(RECORDS FOR PROCESSING begins)

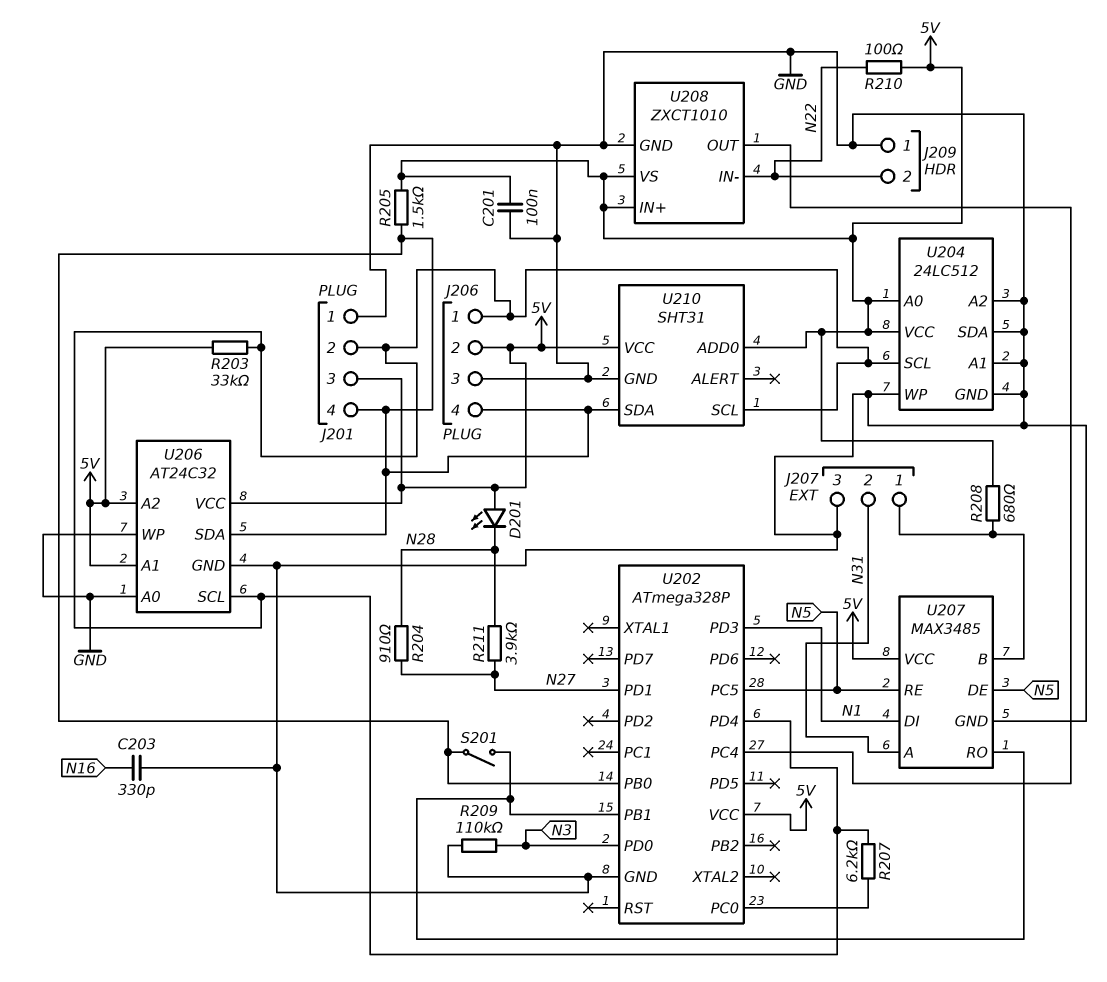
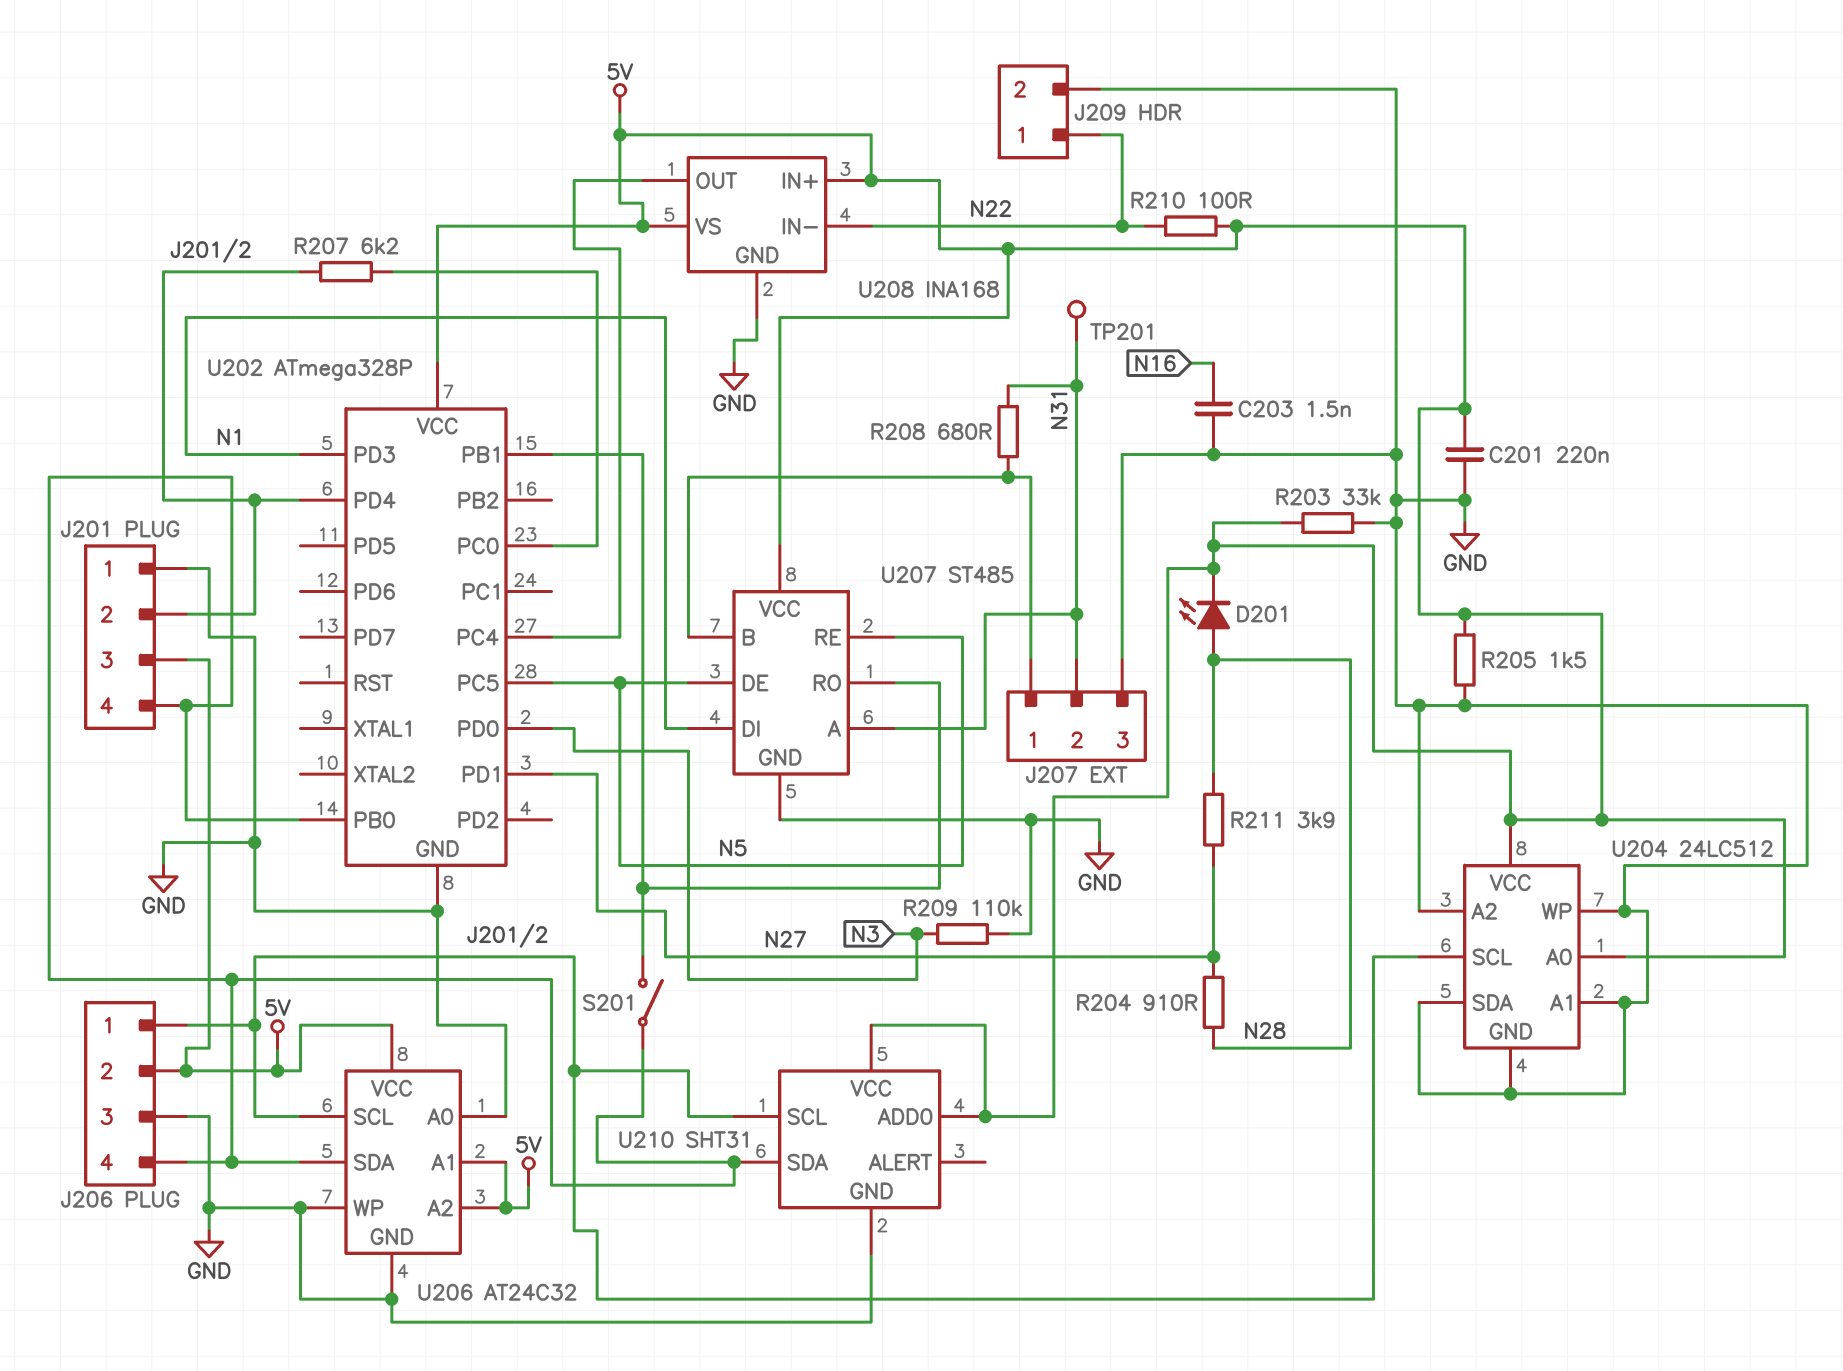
C201: 100nF (5V, GND) -> 220nF (5V, GND)
C203: 330pF (GND, N16) -> 1.5nF (GND, N16)
D201: LED (A 5V, K N28) -> LED (A N28, K 5V)
J209 pin 1: GND -> N22
J209 pin 2: N22 -> GND
R203: 33k (5V, J201/2) -> 33k (5V, GND)
R205: 1.5k (5V, J201/4) -> 1.5k (5V, GND)
R208: 680 (5V, J207/1) -> 680 (J207/1, N31)
TP201: none -> test point (N31)
U207: MAX3485 -> ST485
U208: ZXCT1010 -> INA168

(RECORDS FOR PROCESSING ends)

--- EXERCISE DIRECTIONS ---
Lines from the one with "D201: LED (A 5V, K N28) -> LED (A N28, K 5V)" through the last line above must be printed exactly; no other line is to appear.

--- PROBLEM SOLUTION ---
D201: LED (A 5V, K N28) -> LED (A N28, K 5V)
J209 pin 1: GND -> N22
J209 pin 2: N22 -> GND
R203: 33k (5V, J201/2) -> 33k (5V, GND)
R205: 1.5k (5V, J201/4) -> 1.5k (5V, GND)
R208: 680 (5V, J207/1) -> 680 (J207/1, N31)
TP201: none -> test point (N31)
U207: MAX3485 -> ST485
U208: ZXCT1010 -> INA168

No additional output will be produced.